INPUT FOR THIS TASK:
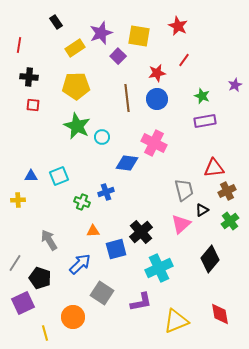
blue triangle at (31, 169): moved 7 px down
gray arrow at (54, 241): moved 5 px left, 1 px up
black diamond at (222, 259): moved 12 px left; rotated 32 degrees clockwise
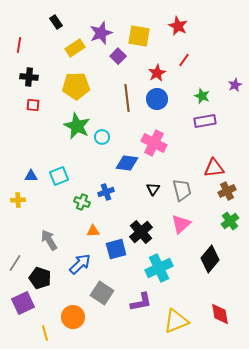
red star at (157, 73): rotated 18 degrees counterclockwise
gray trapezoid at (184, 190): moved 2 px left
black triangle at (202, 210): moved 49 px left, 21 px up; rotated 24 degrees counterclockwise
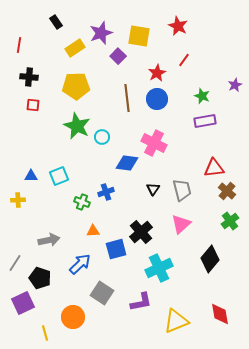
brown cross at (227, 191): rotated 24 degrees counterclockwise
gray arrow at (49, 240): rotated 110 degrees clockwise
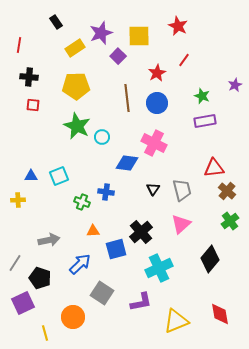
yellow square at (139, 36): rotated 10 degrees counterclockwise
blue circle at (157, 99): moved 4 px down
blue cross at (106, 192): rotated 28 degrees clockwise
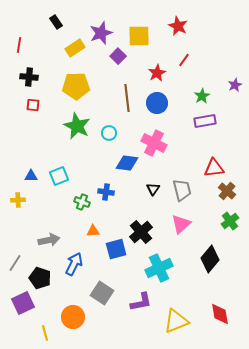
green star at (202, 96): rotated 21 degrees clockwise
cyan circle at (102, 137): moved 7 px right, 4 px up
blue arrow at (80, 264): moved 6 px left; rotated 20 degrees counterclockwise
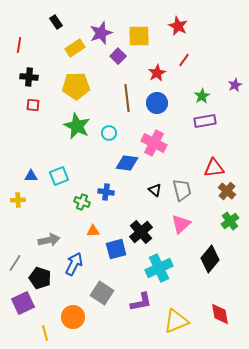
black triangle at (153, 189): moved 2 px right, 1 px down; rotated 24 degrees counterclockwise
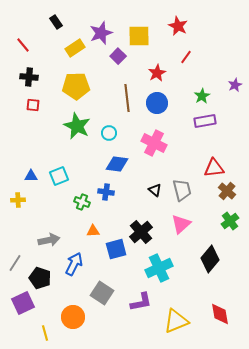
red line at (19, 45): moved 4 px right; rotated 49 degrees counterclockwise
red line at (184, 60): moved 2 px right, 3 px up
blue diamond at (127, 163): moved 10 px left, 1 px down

---

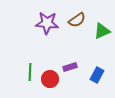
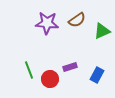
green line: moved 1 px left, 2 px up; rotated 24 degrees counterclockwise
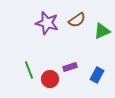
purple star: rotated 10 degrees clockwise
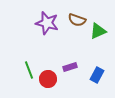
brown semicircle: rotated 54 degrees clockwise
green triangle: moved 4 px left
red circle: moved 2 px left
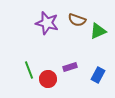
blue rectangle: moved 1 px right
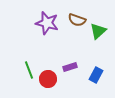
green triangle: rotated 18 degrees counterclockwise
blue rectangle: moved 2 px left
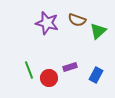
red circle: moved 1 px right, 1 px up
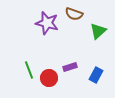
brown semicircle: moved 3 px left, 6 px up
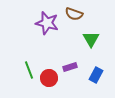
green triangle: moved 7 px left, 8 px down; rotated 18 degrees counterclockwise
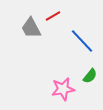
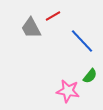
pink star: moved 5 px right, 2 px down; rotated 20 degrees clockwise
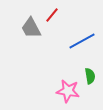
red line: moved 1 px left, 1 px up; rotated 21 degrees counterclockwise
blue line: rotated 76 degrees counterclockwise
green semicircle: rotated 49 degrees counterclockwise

* * *

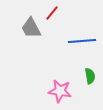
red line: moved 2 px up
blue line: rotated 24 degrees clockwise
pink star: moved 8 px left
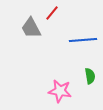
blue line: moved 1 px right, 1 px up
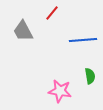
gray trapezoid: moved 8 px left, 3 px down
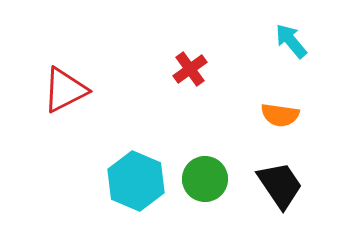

WHAT THIS TASK INVOLVES: Please retype the items from the line with "brown semicircle: rotated" to the line with "green triangle: moved 7", including both of those lines, and leave out the pictures.

ANSWER FOR THIS EXERCISE:
brown semicircle: rotated 54 degrees clockwise
green triangle: moved 4 px left
red circle: moved 2 px left
blue rectangle: moved 1 px right
green triangle: rotated 18 degrees counterclockwise
blue rectangle: moved 2 px left
red circle: moved 1 px right, 1 px up
brown semicircle: moved 3 px left, 6 px up
green triangle: moved 7 px left, 8 px down; rotated 18 degrees counterclockwise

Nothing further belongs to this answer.